- **TASK REQUIREMENTS**: Within the entries below, every line containing "BARO" is to be copied.

◆ ◆ ◆ ◆ ◆

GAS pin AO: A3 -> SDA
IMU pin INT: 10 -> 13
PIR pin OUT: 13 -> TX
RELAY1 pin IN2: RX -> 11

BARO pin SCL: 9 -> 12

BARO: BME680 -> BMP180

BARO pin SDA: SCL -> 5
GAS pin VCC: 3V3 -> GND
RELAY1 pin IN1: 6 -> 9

◆ ◆ ◆ ◆ ◆

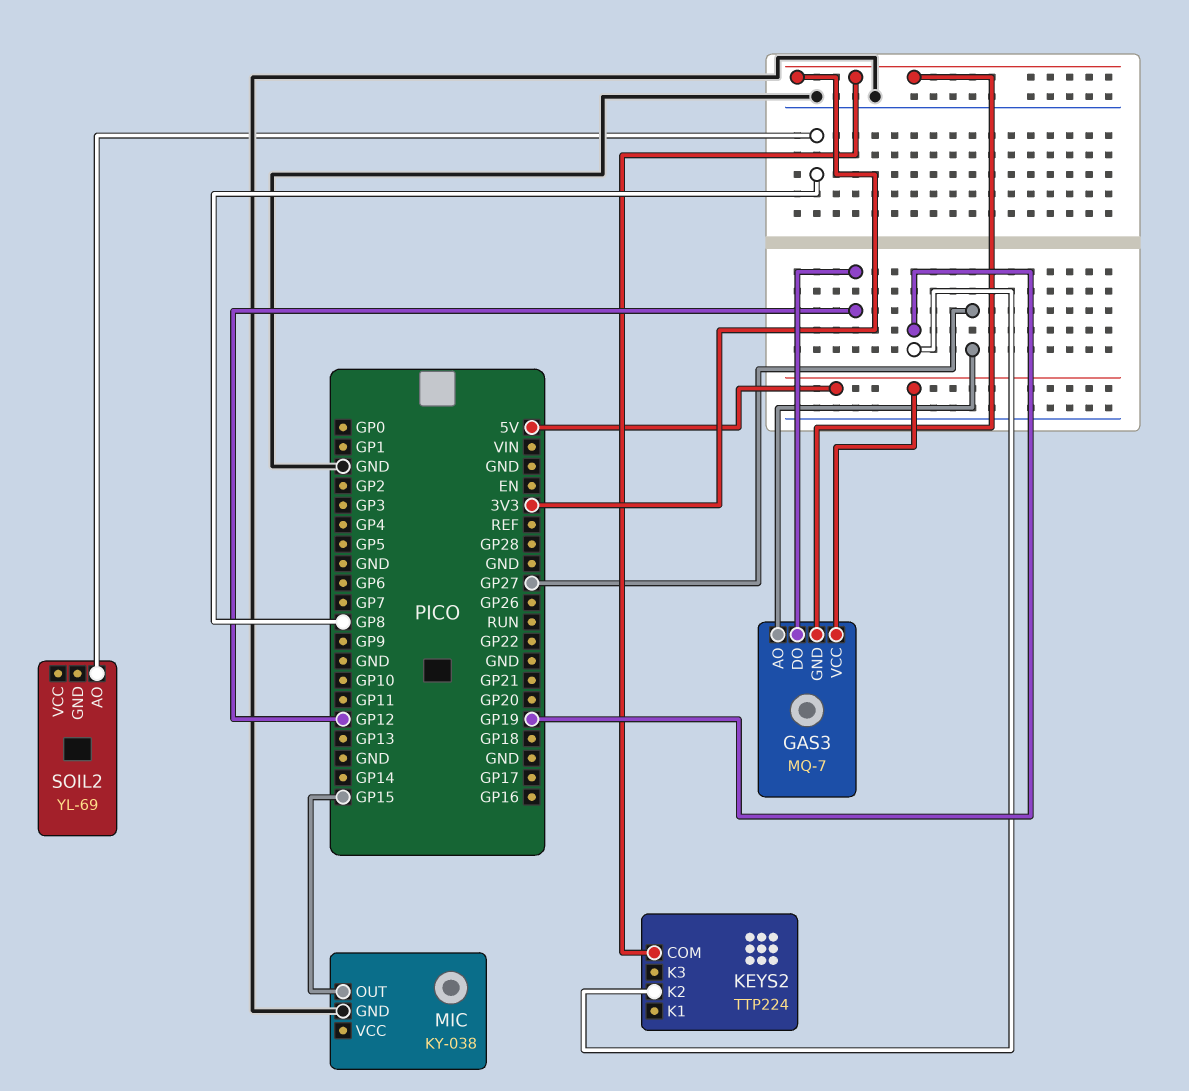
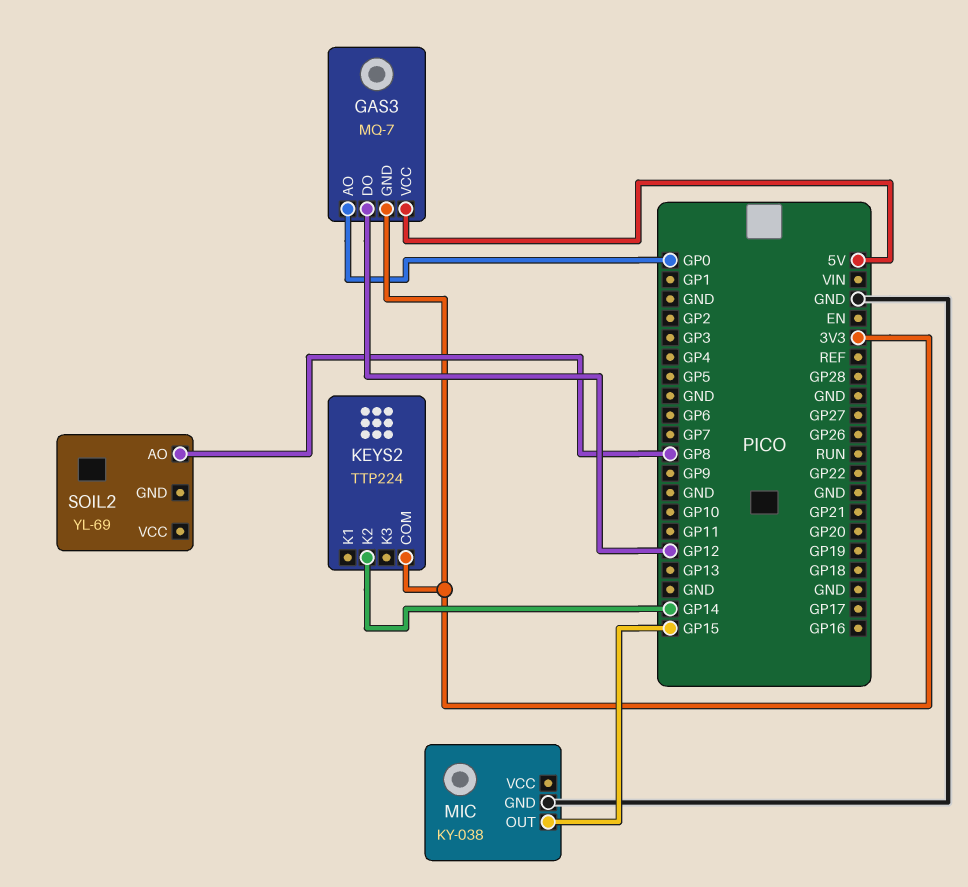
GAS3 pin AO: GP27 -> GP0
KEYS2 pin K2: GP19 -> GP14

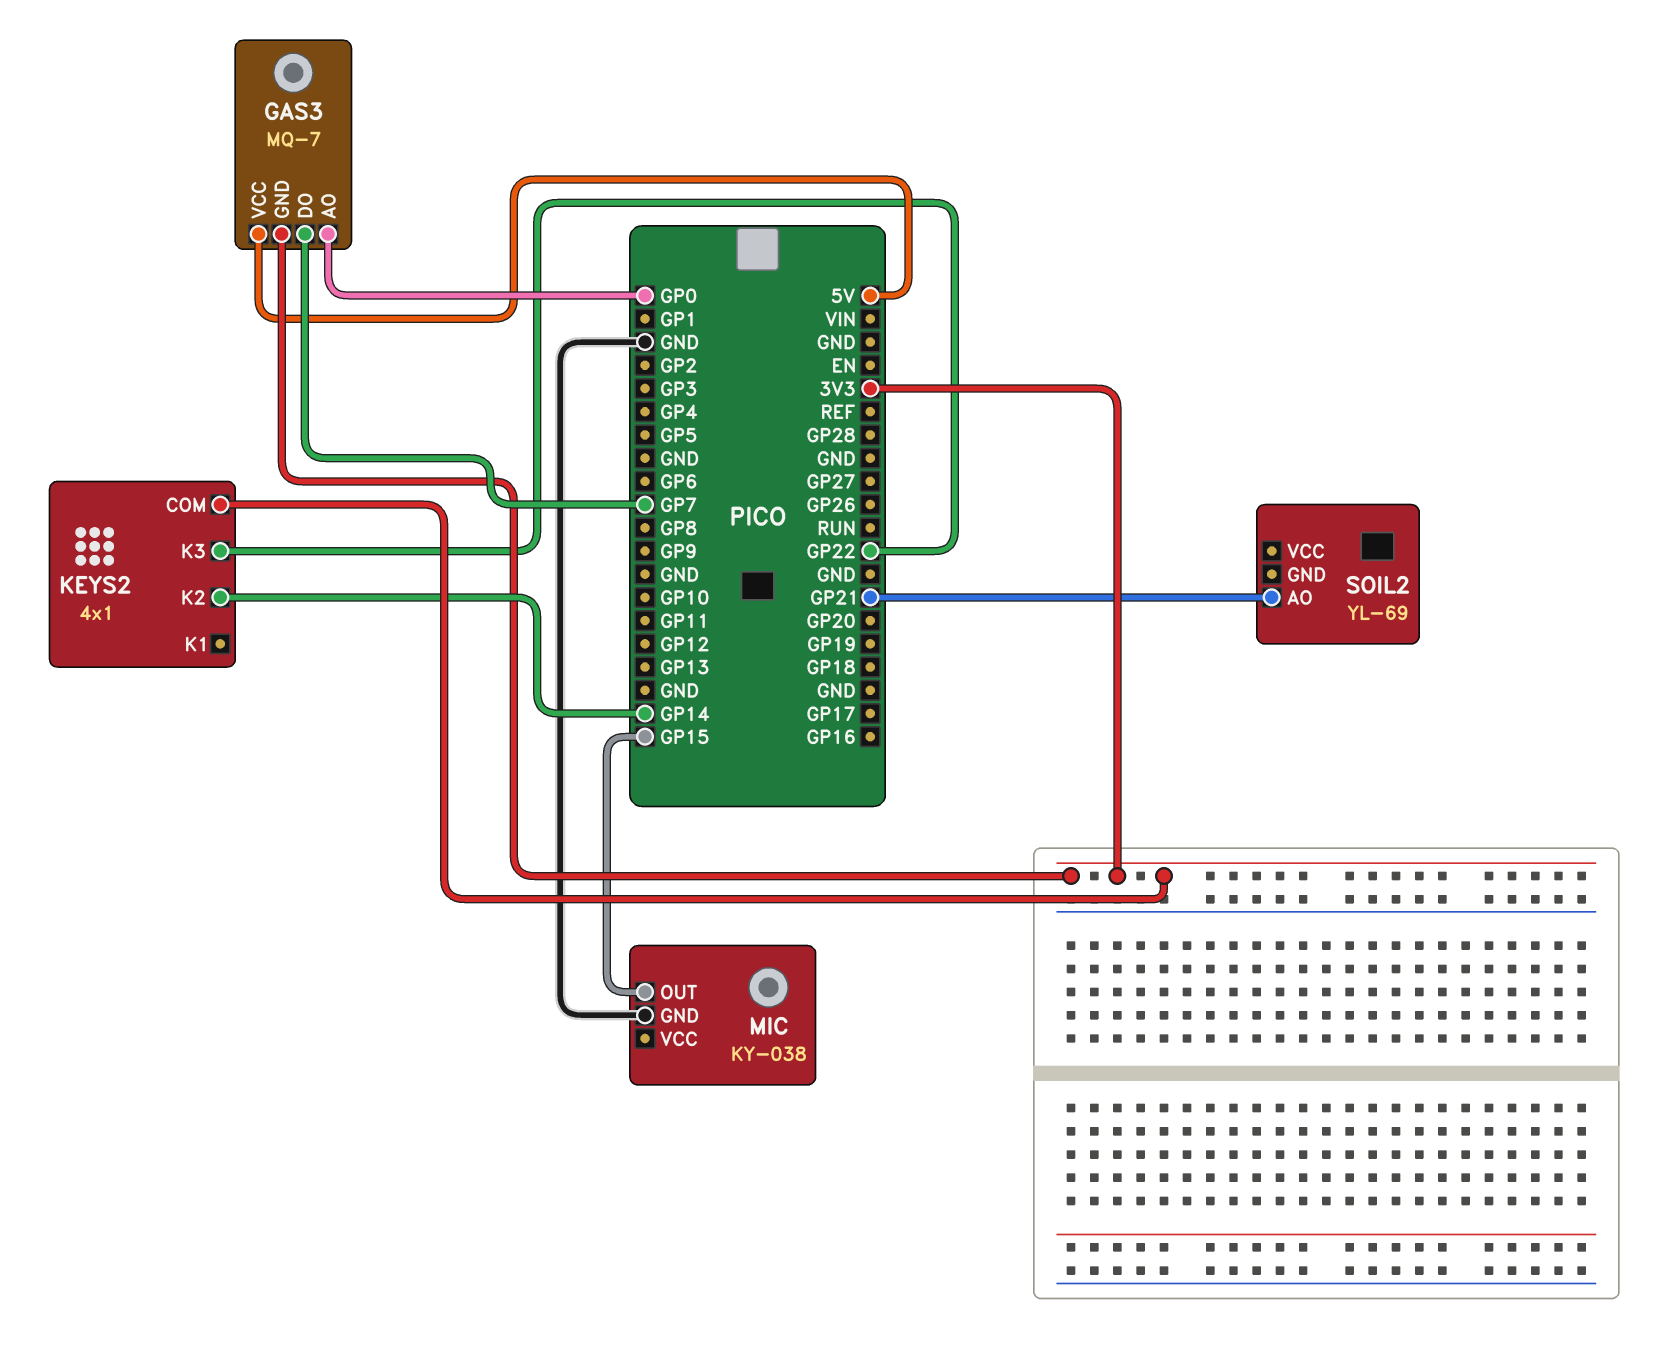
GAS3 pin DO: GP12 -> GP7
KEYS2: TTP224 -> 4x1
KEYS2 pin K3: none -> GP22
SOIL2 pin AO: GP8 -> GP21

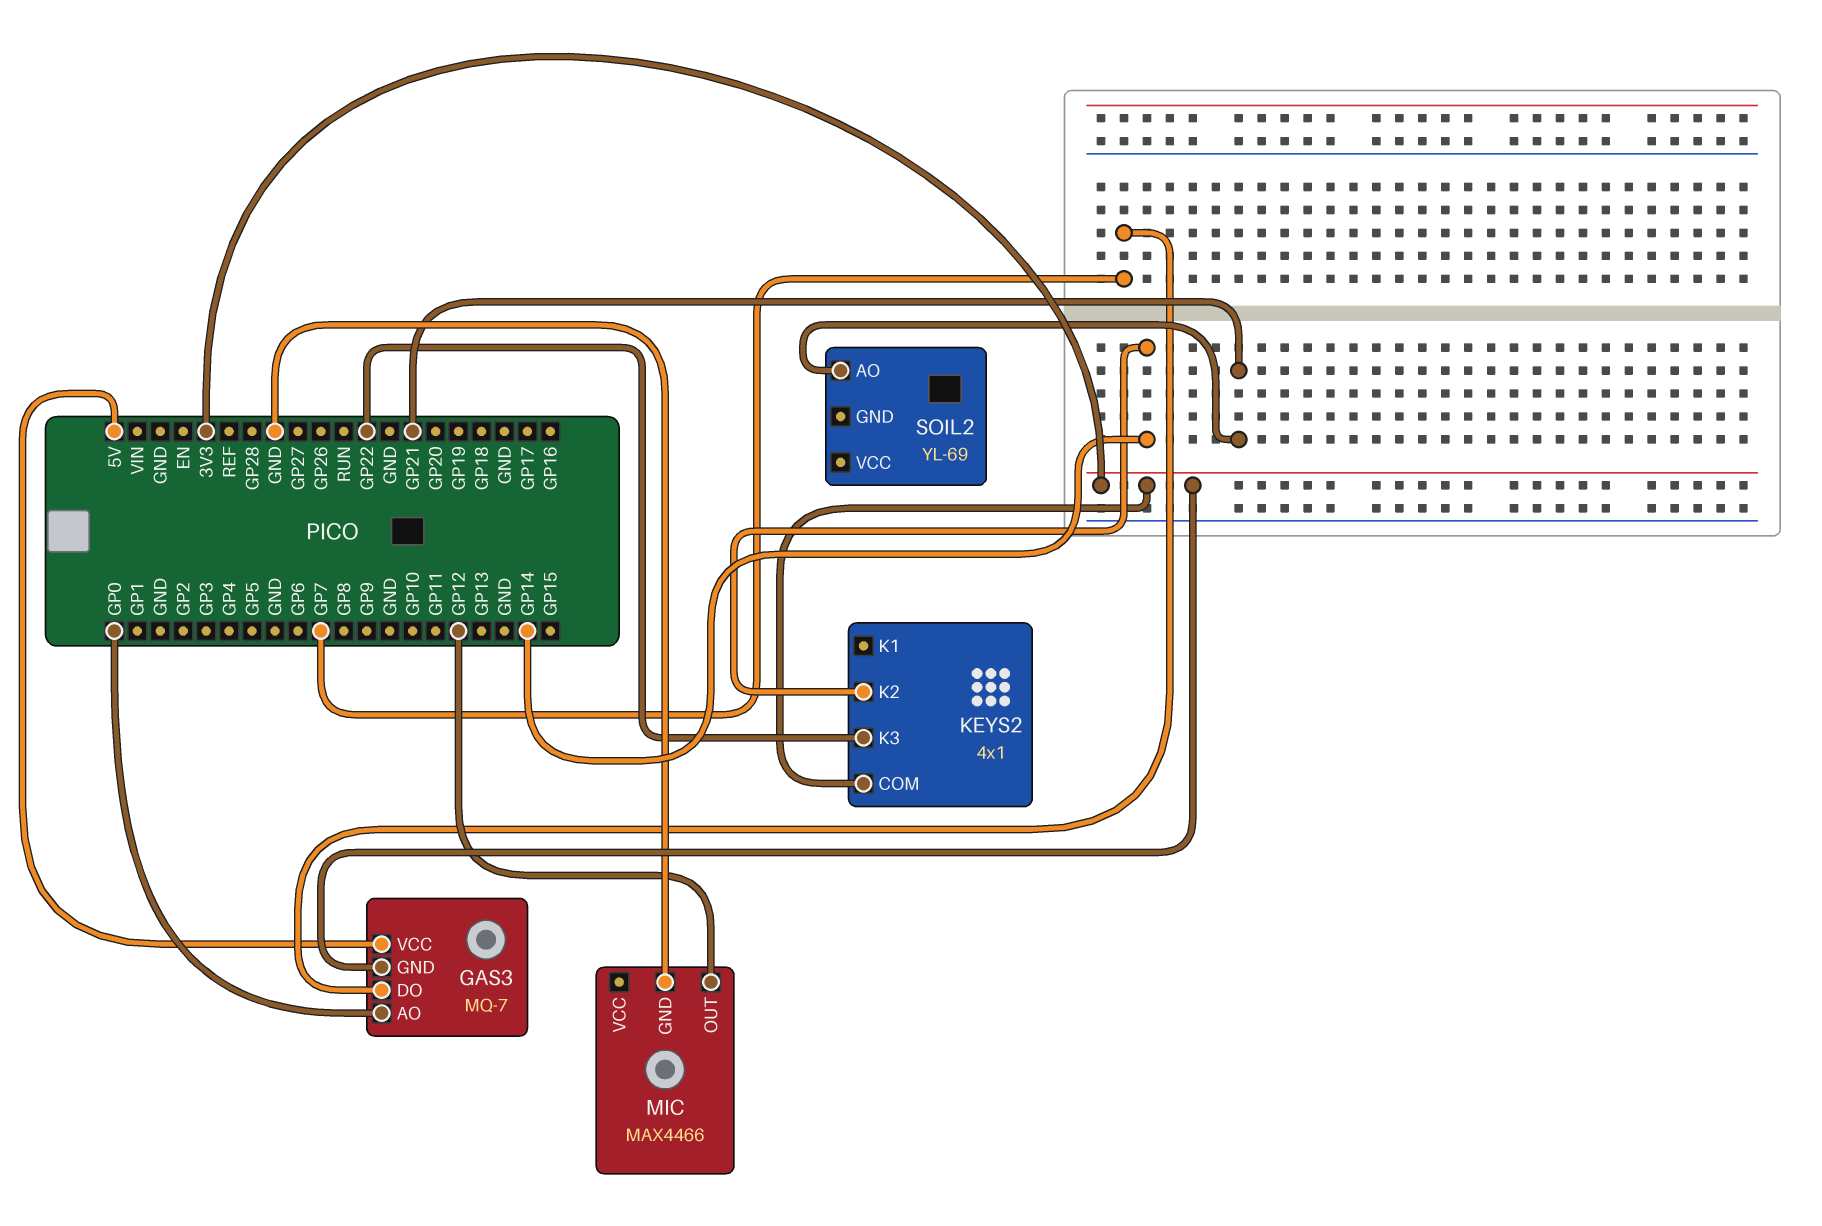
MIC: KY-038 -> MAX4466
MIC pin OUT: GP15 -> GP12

◆ ◆ ◆ ◆ ◆

- **RESULT OF THE TASK**:
BARO pin SCL: 9 -> 12
BARO: BME680 -> BMP180
BARO pin SDA: SCL -> 5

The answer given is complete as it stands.